Data supplied:
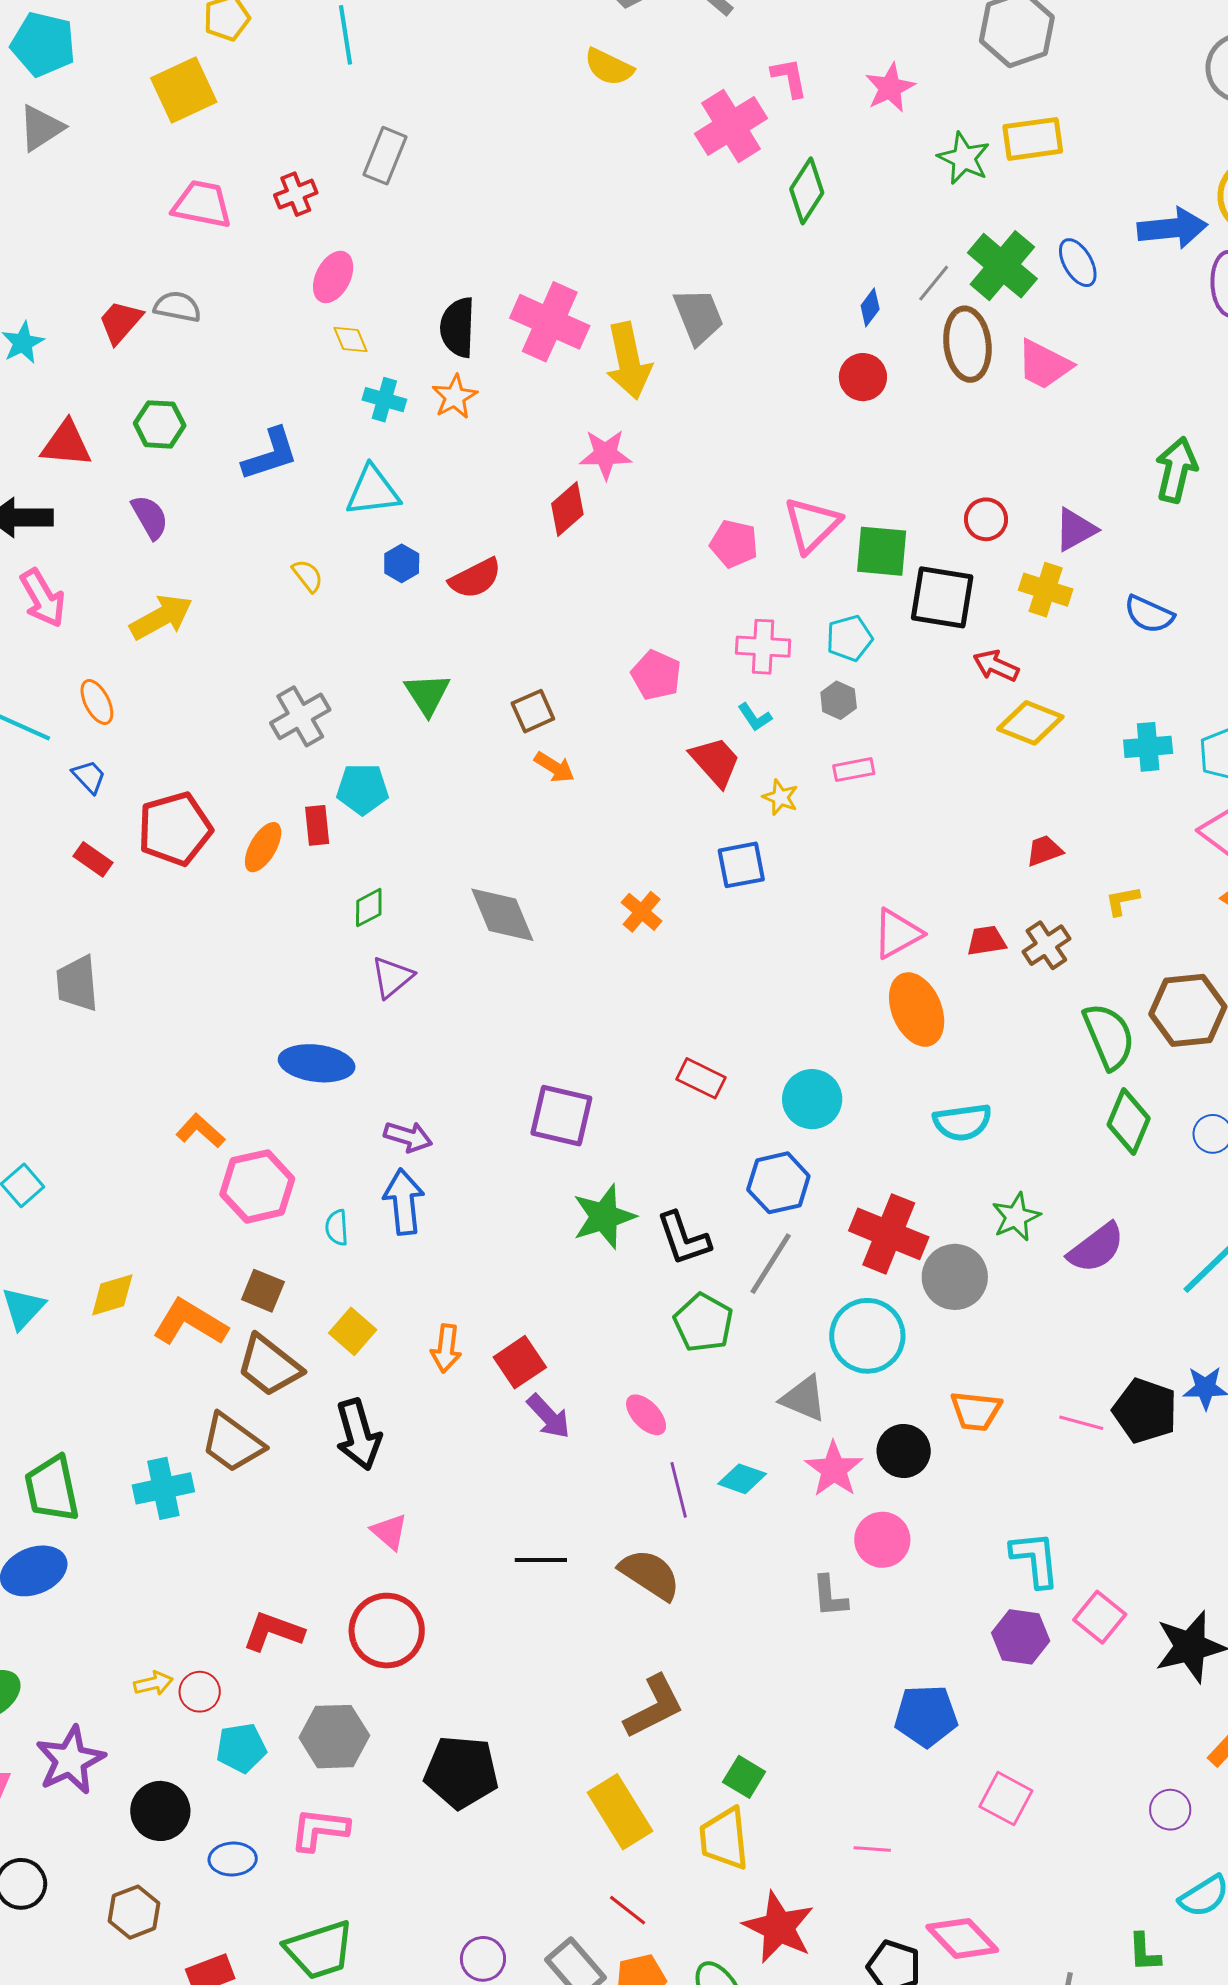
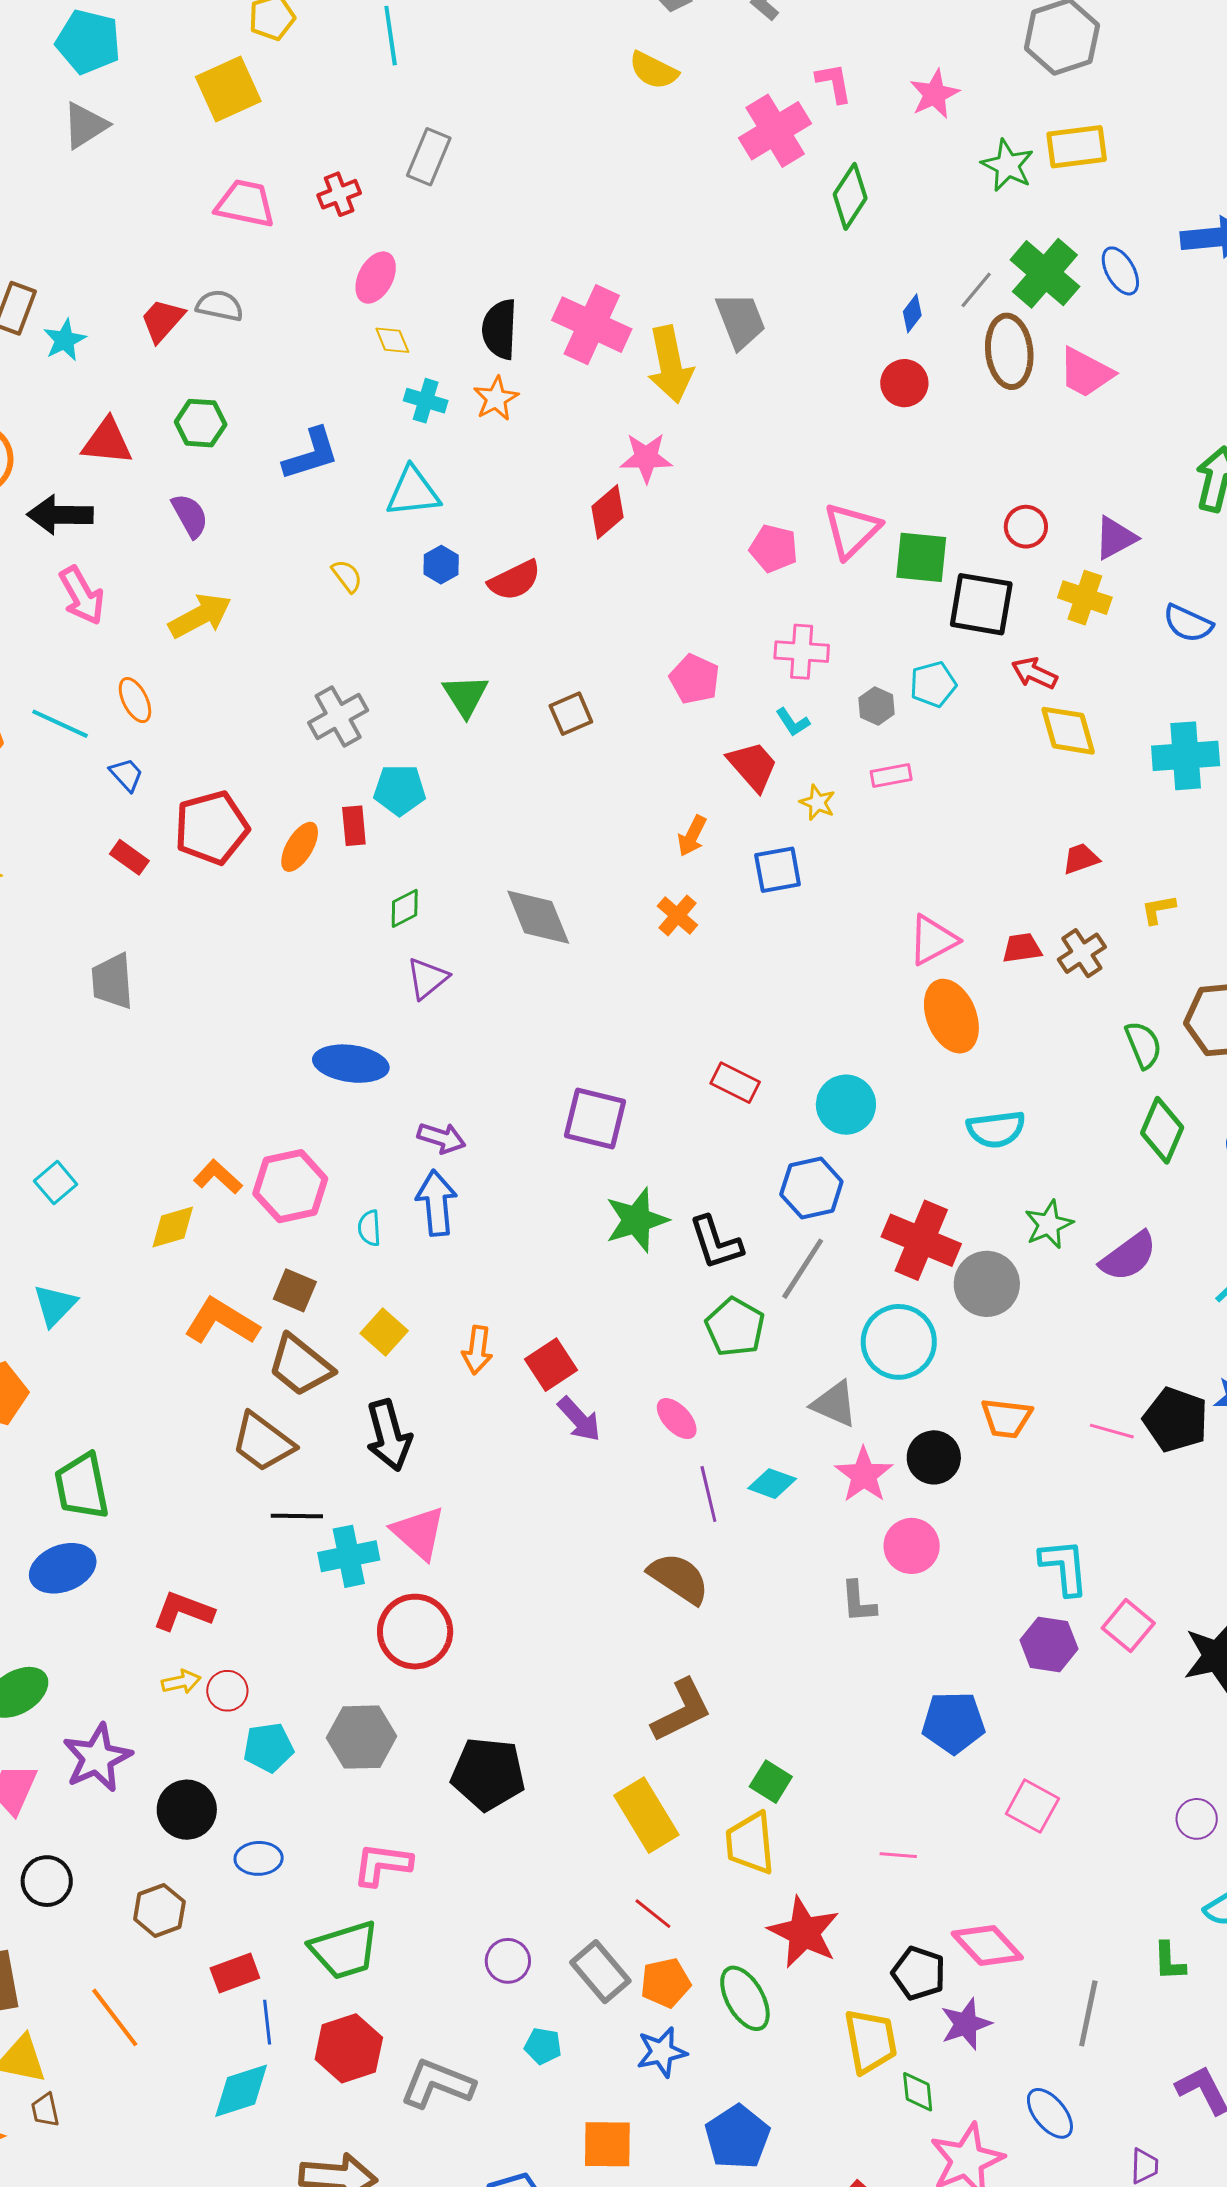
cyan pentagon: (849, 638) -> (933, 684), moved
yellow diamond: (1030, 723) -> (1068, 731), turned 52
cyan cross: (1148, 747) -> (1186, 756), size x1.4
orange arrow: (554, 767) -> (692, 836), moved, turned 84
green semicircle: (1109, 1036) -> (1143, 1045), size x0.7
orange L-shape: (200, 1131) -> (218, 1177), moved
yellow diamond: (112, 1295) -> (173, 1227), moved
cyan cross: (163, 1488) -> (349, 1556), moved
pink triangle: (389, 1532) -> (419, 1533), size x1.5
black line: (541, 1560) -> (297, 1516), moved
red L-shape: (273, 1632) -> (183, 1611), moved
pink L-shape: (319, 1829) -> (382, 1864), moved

==

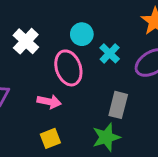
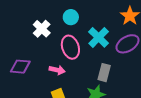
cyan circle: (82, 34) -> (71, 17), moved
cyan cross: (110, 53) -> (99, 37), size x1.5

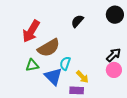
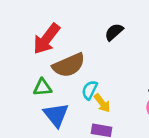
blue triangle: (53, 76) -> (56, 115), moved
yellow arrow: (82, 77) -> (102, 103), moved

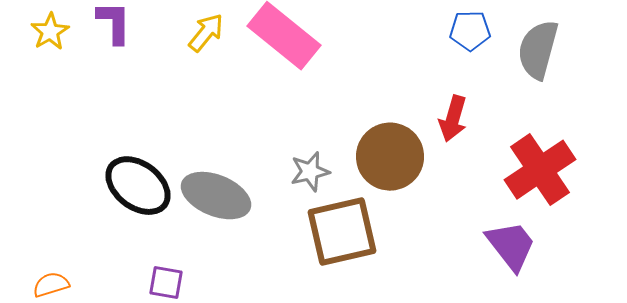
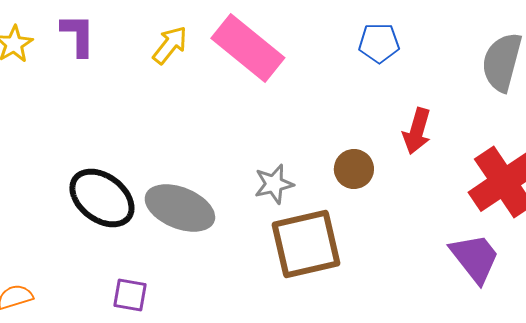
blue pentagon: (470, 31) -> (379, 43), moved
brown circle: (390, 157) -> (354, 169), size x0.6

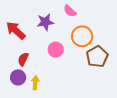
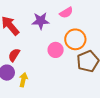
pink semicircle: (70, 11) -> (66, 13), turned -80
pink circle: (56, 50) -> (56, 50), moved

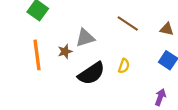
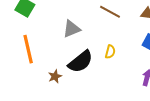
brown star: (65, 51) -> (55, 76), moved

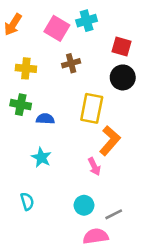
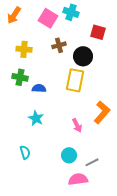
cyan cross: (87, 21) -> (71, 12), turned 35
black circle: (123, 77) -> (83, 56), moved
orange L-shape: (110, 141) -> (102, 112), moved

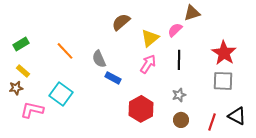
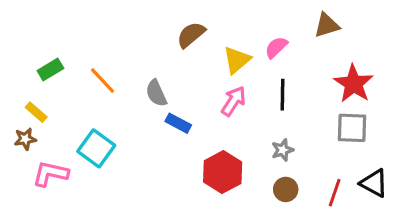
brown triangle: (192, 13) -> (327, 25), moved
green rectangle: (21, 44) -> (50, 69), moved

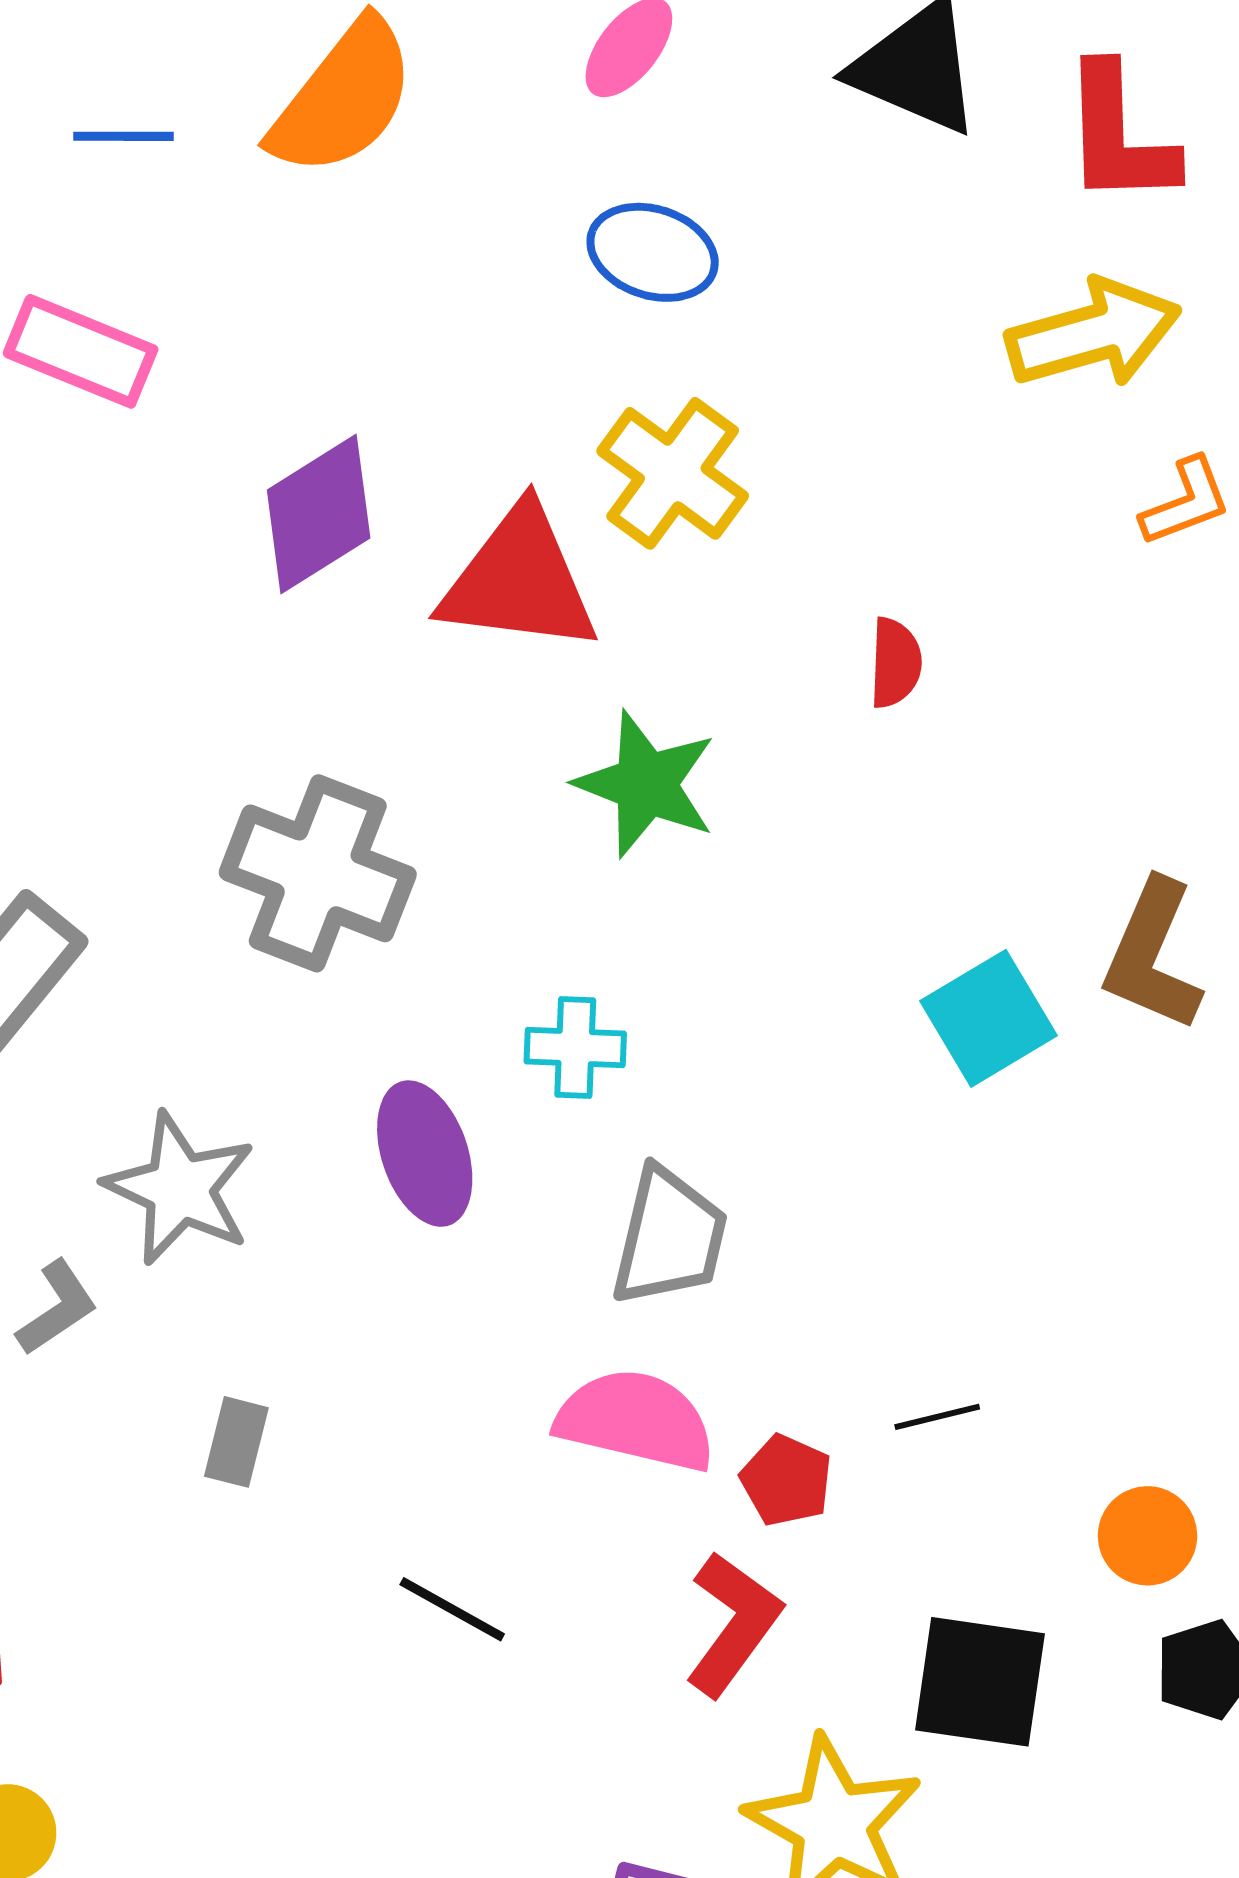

---

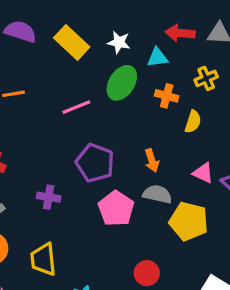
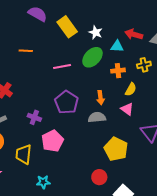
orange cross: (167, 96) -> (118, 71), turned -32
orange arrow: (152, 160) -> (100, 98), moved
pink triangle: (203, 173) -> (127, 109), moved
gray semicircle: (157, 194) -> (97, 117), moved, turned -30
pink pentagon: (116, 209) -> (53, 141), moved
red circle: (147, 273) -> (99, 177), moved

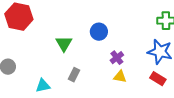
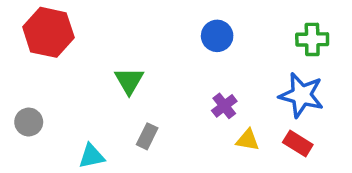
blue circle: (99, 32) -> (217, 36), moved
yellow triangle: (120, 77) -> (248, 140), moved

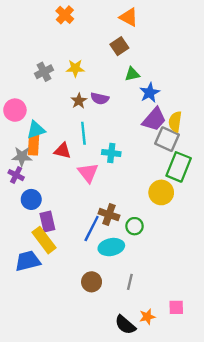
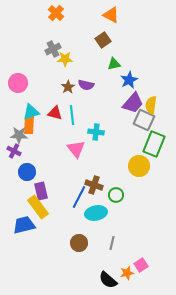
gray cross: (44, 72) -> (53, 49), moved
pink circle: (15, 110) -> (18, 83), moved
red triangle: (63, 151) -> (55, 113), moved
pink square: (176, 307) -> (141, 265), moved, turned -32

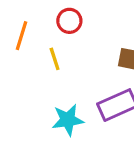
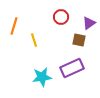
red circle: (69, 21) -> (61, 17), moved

What is required: Report back every line of the entries in which "pentagon" occurs.

Answer to the exercise:
cyan pentagon: (849, 638) -> (933, 684), moved
blue pentagon: (470, 31) -> (379, 43), moved
pink pentagon: (116, 209) -> (53, 141), moved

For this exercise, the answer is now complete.